Print exactly the lines below between the line holding "brown slope D1:F1" and the line holding "none -> orange plate F5:G5 level 1", inclusive, and nothing more.

**DATA SUPPLIED**
BEGIN

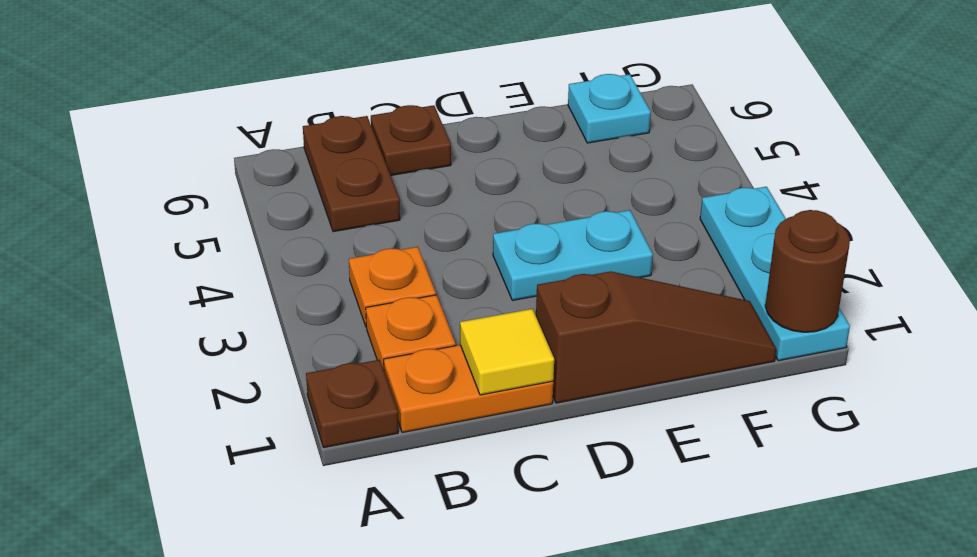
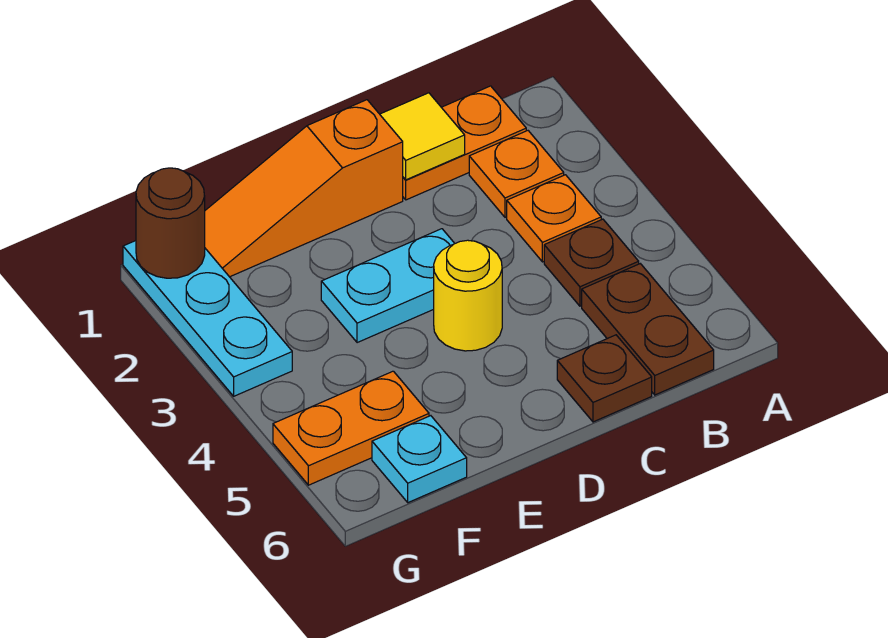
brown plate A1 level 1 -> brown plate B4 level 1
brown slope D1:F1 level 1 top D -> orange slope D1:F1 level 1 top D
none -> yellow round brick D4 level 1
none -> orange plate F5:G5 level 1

END
BEGIN

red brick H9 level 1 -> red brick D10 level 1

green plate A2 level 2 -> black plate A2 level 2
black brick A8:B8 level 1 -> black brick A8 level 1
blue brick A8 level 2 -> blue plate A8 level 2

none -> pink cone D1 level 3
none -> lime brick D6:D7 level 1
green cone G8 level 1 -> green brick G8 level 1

END
BEGIN

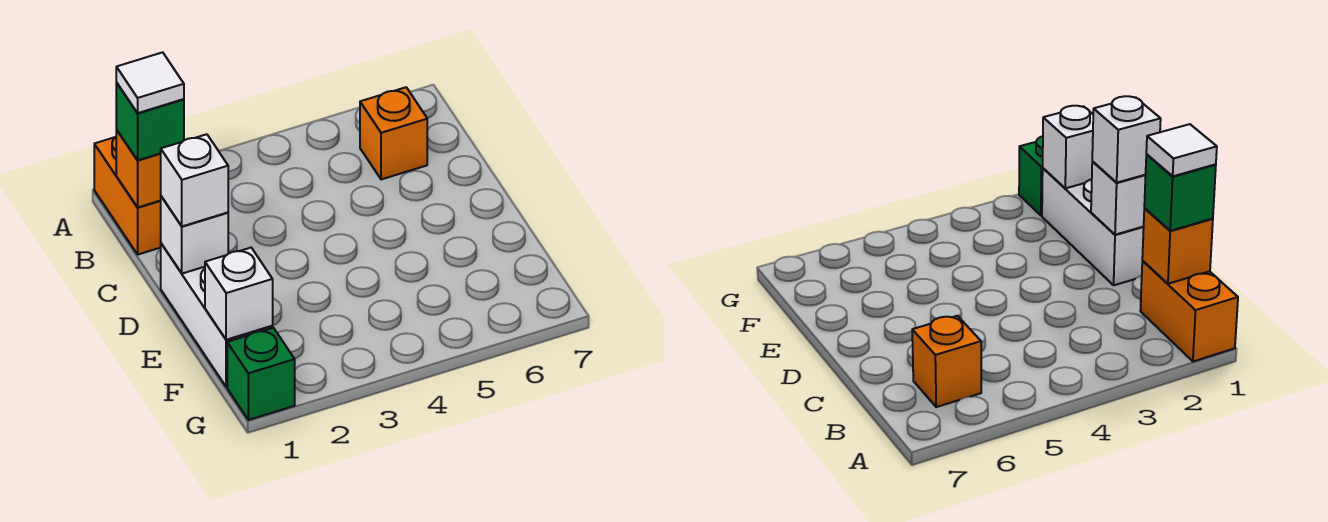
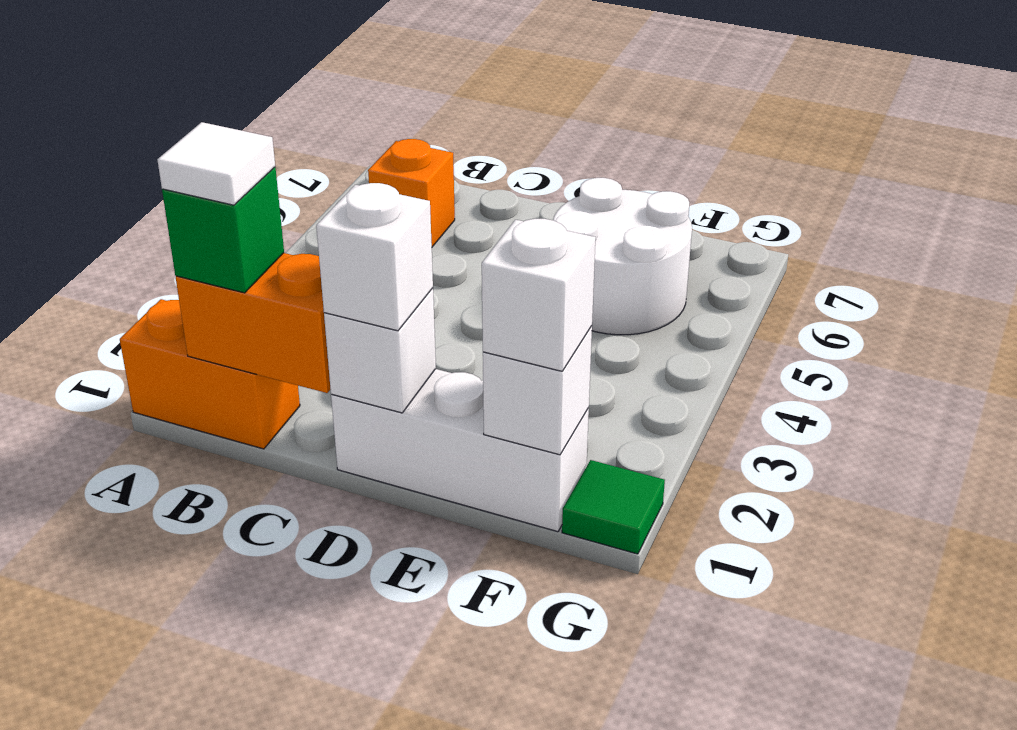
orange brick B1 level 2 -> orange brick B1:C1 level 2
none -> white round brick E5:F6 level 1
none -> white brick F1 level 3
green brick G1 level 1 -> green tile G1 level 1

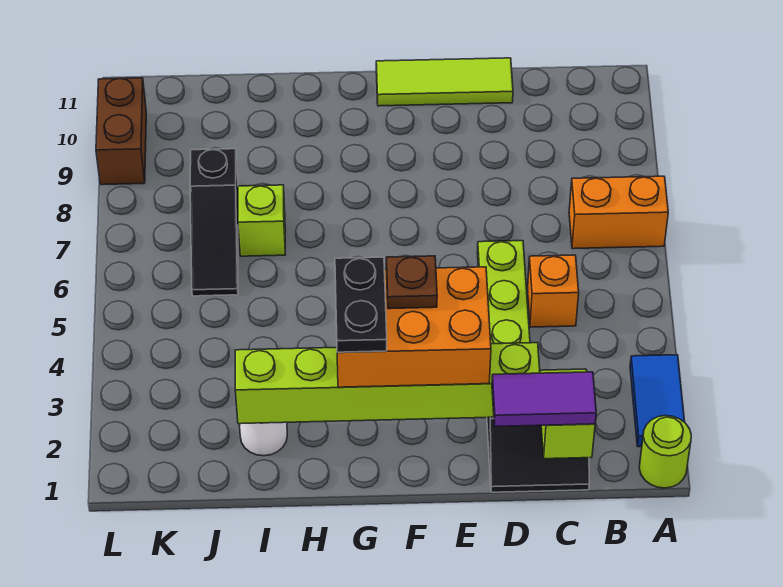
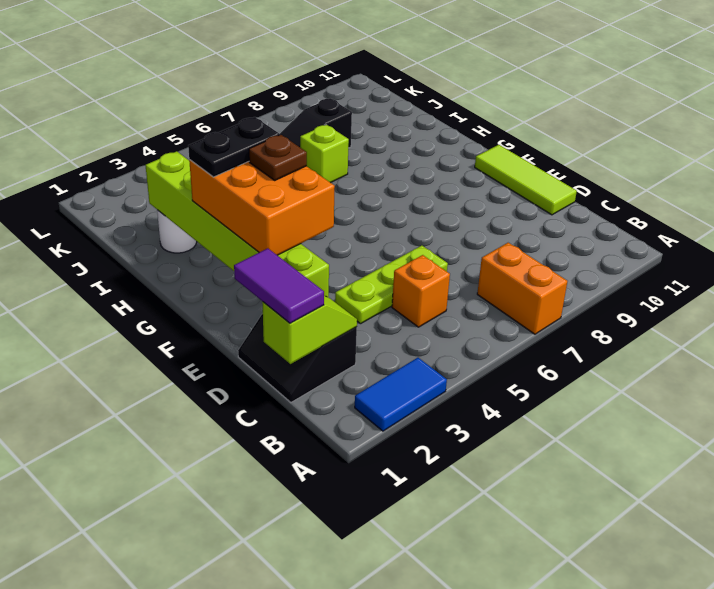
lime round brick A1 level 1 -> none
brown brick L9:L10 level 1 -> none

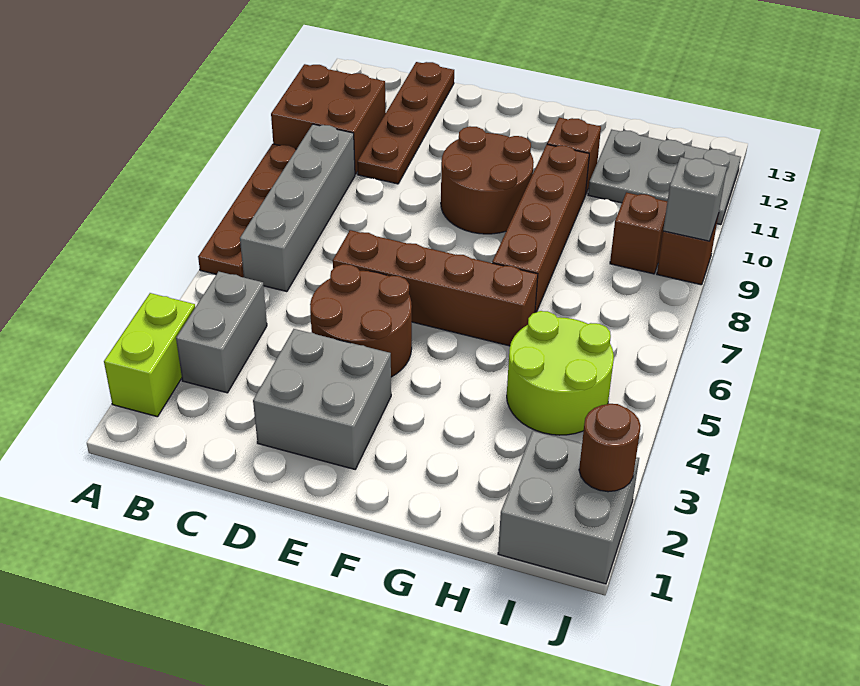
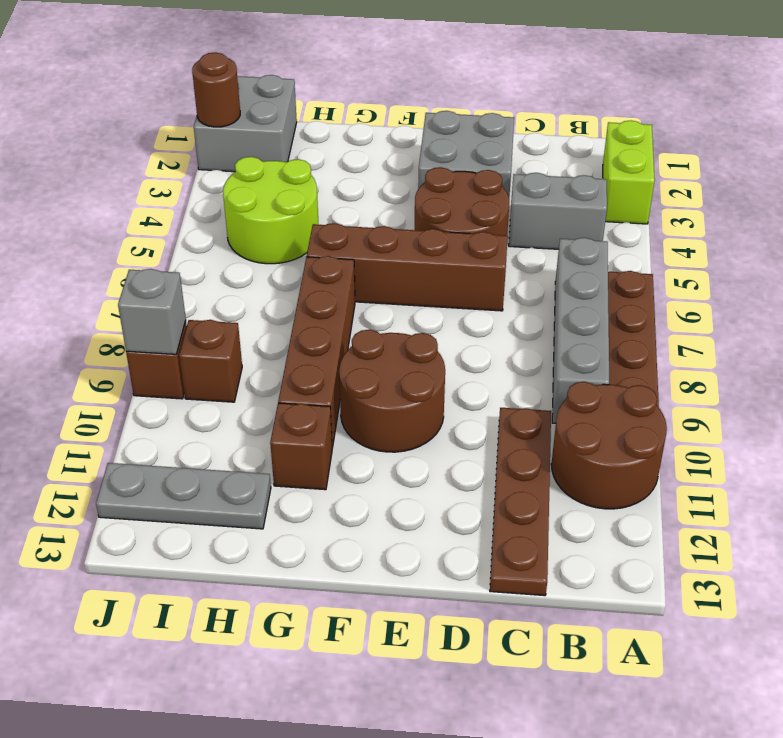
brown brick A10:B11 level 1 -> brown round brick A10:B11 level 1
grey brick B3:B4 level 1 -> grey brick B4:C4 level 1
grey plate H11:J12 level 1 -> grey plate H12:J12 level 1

END

**WRITTEN ANSWER**
brown slope D1:F1 level 1 top D -> orange slope D1:F1 level 1 top D
none -> yellow round brick D4 level 1
none -> orange plate F5:G5 level 1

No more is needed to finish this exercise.